* Provided material *
__________
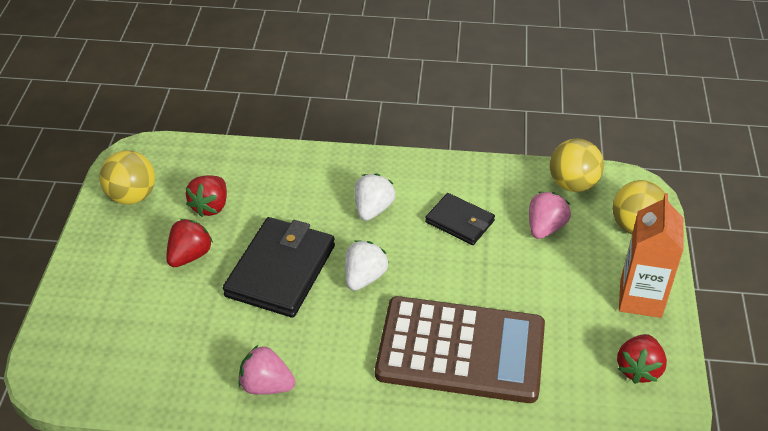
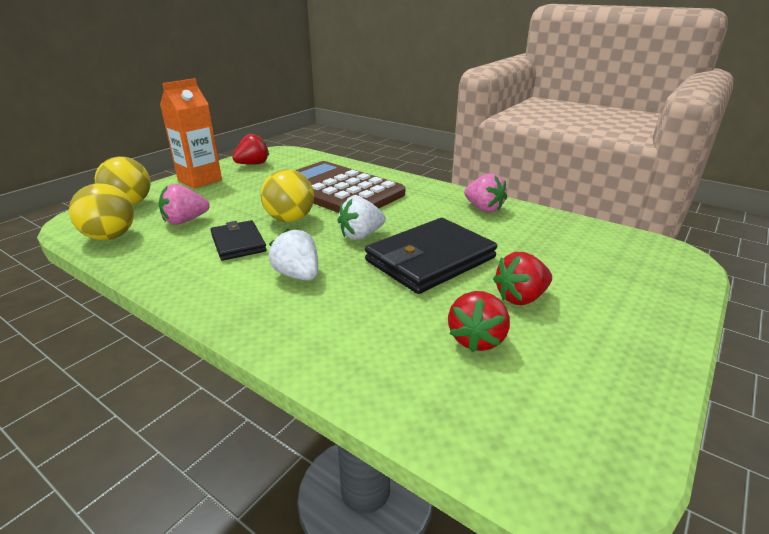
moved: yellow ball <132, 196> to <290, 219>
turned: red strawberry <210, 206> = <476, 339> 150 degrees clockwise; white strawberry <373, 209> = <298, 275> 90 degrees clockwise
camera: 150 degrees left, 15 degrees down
__________
* Task objective *
Once you have counted every line above that contains the string "degrees", give that number and nothing more.

* Response area *
2